------ Supplied material ------

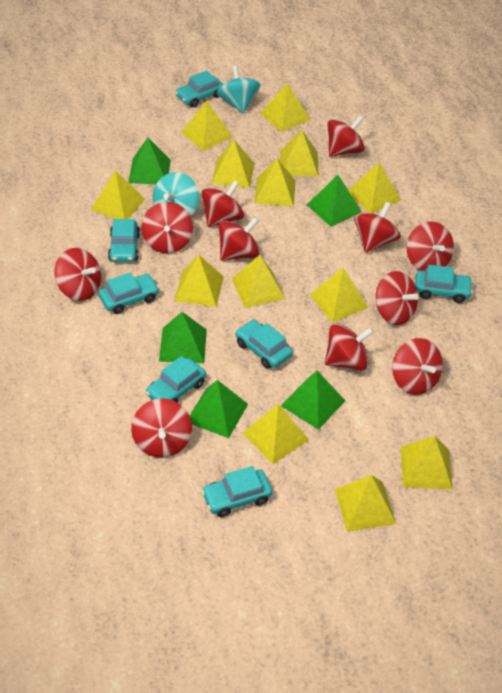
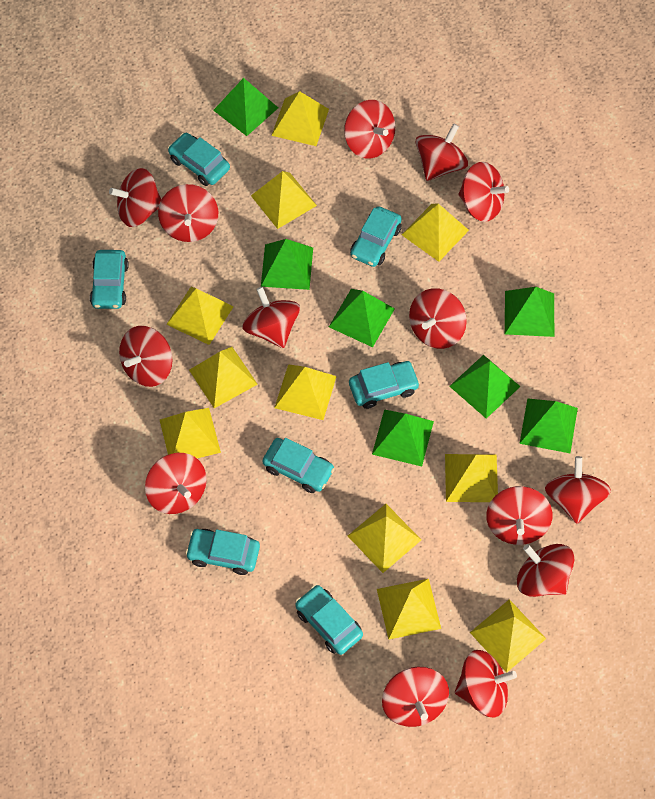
green pyramid: [128,138,171,184] [159,312,207,363] [190,380,248,438] [281,371,345,430] [307,175,362,227] = 5 -> [213,78,278,136] [261,239,313,290] [329,289,395,347] [372,409,434,466] [449,355,521,419] [505,287,554,337] [519,398,578,453] = 7
red spinning top: [54,248,101,301] [131,398,192,458] [141,202,193,253] [201,180,244,227] [219,217,260,261] [325,323,374,371] [327,115,365,157] [354,202,401,253] [376,271,419,325] [392,338,443,395] [406,222,454,271] = 11 -> [109,168,162,227] [119,326,173,387] [145,453,207,514] [158,184,218,242] [242,287,300,348] [344,100,395,159] [382,667,449,727] [409,288,467,349] [416,123,468,181] [455,650,517,717] [458,162,509,222] [486,486,552,545] [517,544,574,597] [545,456,611,524] = 14
turquoise spinning top: [153,172,199,217] [217,66,261,113] = 2 -> none = 0
yellow pyramid: [91,170,145,219] [174,255,224,307] [181,101,233,151] [211,140,255,188] [232,255,285,308] [243,404,309,464] [254,158,296,206] [260,83,310,132] [280,130,319,177] [310,268,369,323] [335,475,396,532] [348,162,401,214] [401,436,453,490] = 13 -> [160,408,221,458] [166,287,234,345] [189,347,258,408] [251,171,317,229] [271,91,329,146] [275,364,337,420] [348,504,421,573] [377,579,441,639] [402,204,469,262] [445,454,498,502] [470,599,546,673] = 11

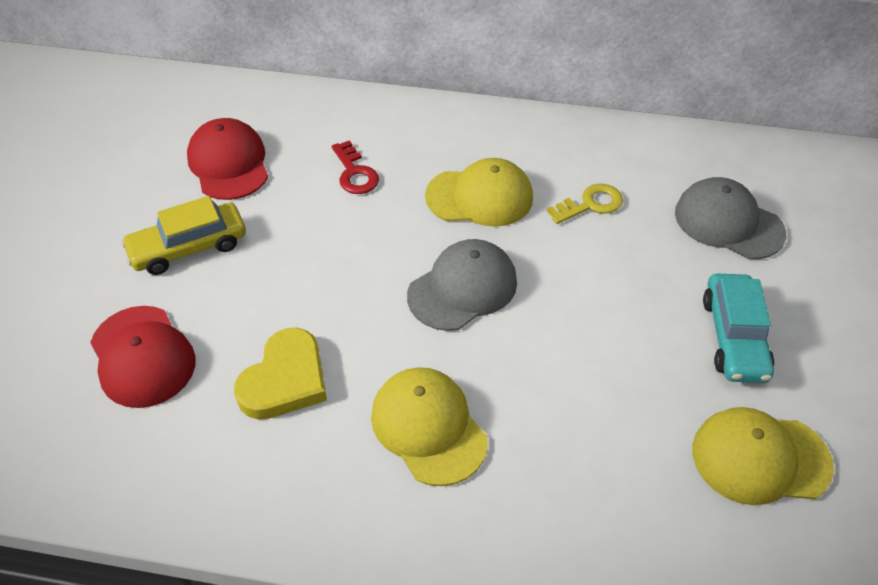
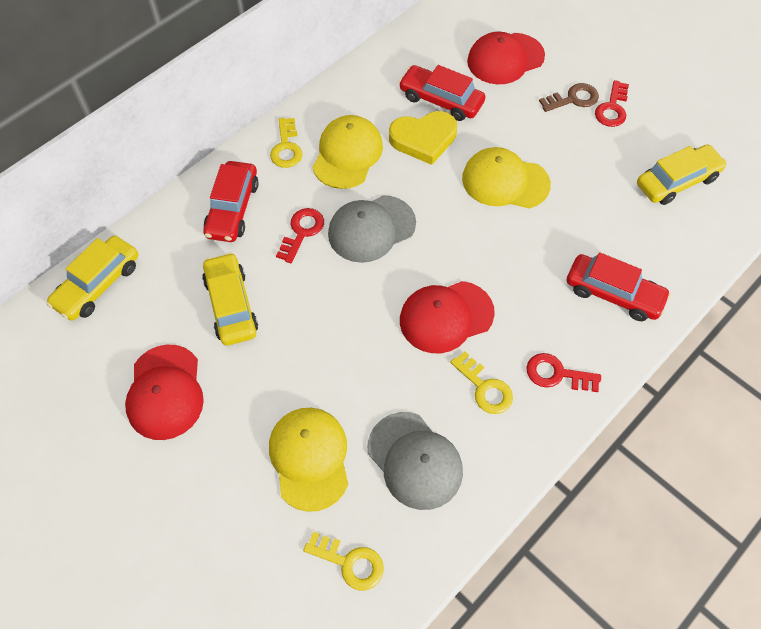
brown key: none = 0 -> [539,83,599,112] = 1
red cap: [90,306,196,408] [187,118,268,200] = 2 -> [125,345,204,440] [400,281,495,353] [467,31,545,84] = 3
red car: none = 0 -> [203,161,259,242] [399,65,485,121] [567,252,671,321] = 3
red key: [332,140,379,194] = 1 -> [276,208,324,263] [526,353,601,392] [595,80,629,127] = 3
turquoise car: [703,274,774,383] = 1 -> none = 0
yellow car: [121,196,246,275] = 1 -> [46,235,138,321] [202,252,258,346] [637,144,727,205] = 3
yellow key: [547,184,623,224] = 1 -> [270,118,302,168] [303,532,384,590] [450,351,513,414] = 3

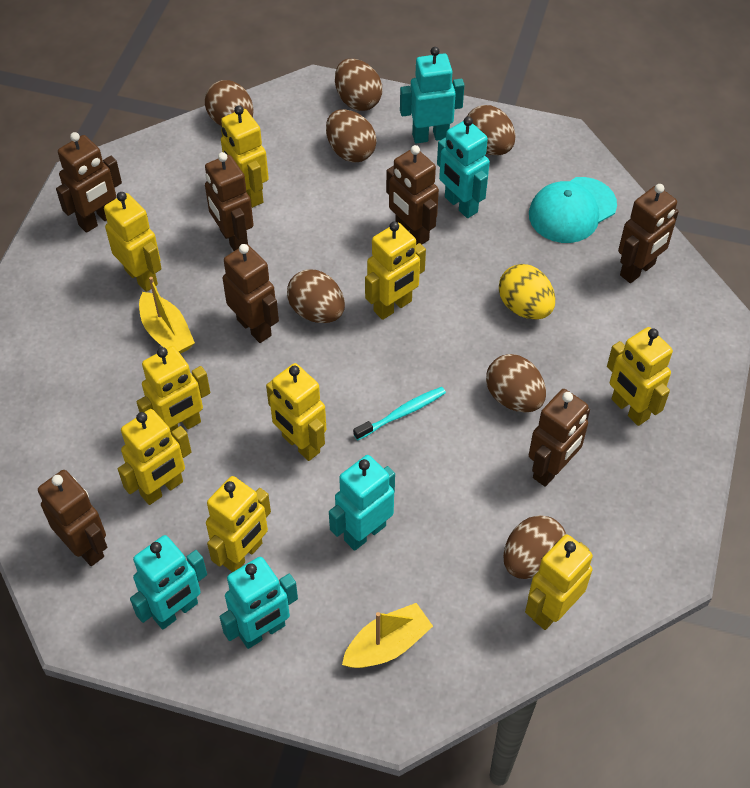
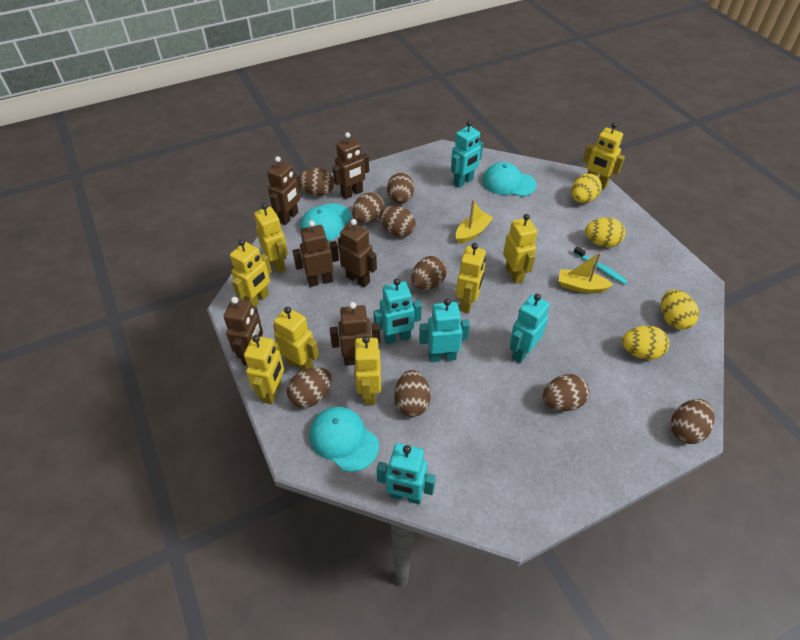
brown egg: [205,80,253,126] [287,270,345,323] [326,109,377,163] [335,59,382,111] [467,105,515,155] [486,354,546,412] [503,515,566,579] = 7 -> [287,367,332,408] [299,168,334,196] [352,192,384,223] [380,206,416,237] [387,173,414,204] [394,370,431,417] [411,256,447,290] [543,374,589,411] [671,399,715,444] = 9
brown robot: [38,470,107,566] [56,132,122,233] [205,152,254,251] [223,244,279,343] [386,145,439,245] [529,389,590,487] [618,184,679,283] = 7 -> [224,297,263,366] [267,156,301,225] [293,221,339,287] [330,302,381,366] [332,132,369,199] [338,219,377,287] = 6
turquoise cap: [529,177,617,243] = 1 -> [300,203,351,241] [309,406,379,472] [482,162,537,197] = 3
yellow egg: [499,264,555,320] = 1 -> [571,173,602,203] [585,218,625,247] [622,325,669,360] [661,289,699,330] = 4
yellow robot: [104,192,162,292] [118,409,192,505] [137,346,210,435] [206,476,271,572] [221,105,269,208] [266,363,326,461] [365,221,426,320] [525,534,593,630] [607,327,673,426] = 9 -> [230,239,272,307] [244,335,284,404] [254,203,288,273] [273,307,319,371] [354,336,381,405] [456,243,486,313] [503,214,537,284] [583,122,625,189] = 8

------

Start at the line containing "brown egg: [205,80,253,126]" and print each line exactly until the listing ends, keeping the final line too.

brown egg: [205,80,253,126] [287,270,345,323] [326,109,377,163] [335,59,382,111] [467,105,515,155] [486,354,546,412] [503,515,566,579] = 7 -> [287,367,332,408] [299,168,334,196] [352,192,384,223] [380,206,416,237] [387,173,414,204] [394,370,431,417] [411,256,447,290] [543,374,589,411] [671,399,715,444] = 9
brown robot: [38,470,107,566] [56,132,122,233] [205,152,254,251] [223,244,279,343] [386,145,439,245] [529,389,590,487] [618,184,679,283] = 7 -> [224,297,263,366] [267,156,301,225] [293,221,339,287] [330,302,381,366] [332,132,369,199] [338,219,377,287] = 6
turquoise cap: [529,177,617,243] = 1 -> [300,203,351,241] [309,406,379,472] [482,162,537,197] = 3
yellow egg: [499,264,555,320] = 1 -> [571,173,602,203] [585,218,625,247] [622,325,669,360] [661,289,699,330] = 4
yellow robot: [104,192,162,292] [118,409,192,505] [137,346,210,435] [206,476,271,572] [221,105,269,208] [266,363,326,461] [365,221,426,320] [525,534,593,630] [607,327,673,426] = 9 -> [230,239,272,307] [244,335,284,404] [254,203,288,273] [273,307,319,371] [354,336,381,405] [456,243,486,313] [503,214,537,284] [583,122,625,189] = 8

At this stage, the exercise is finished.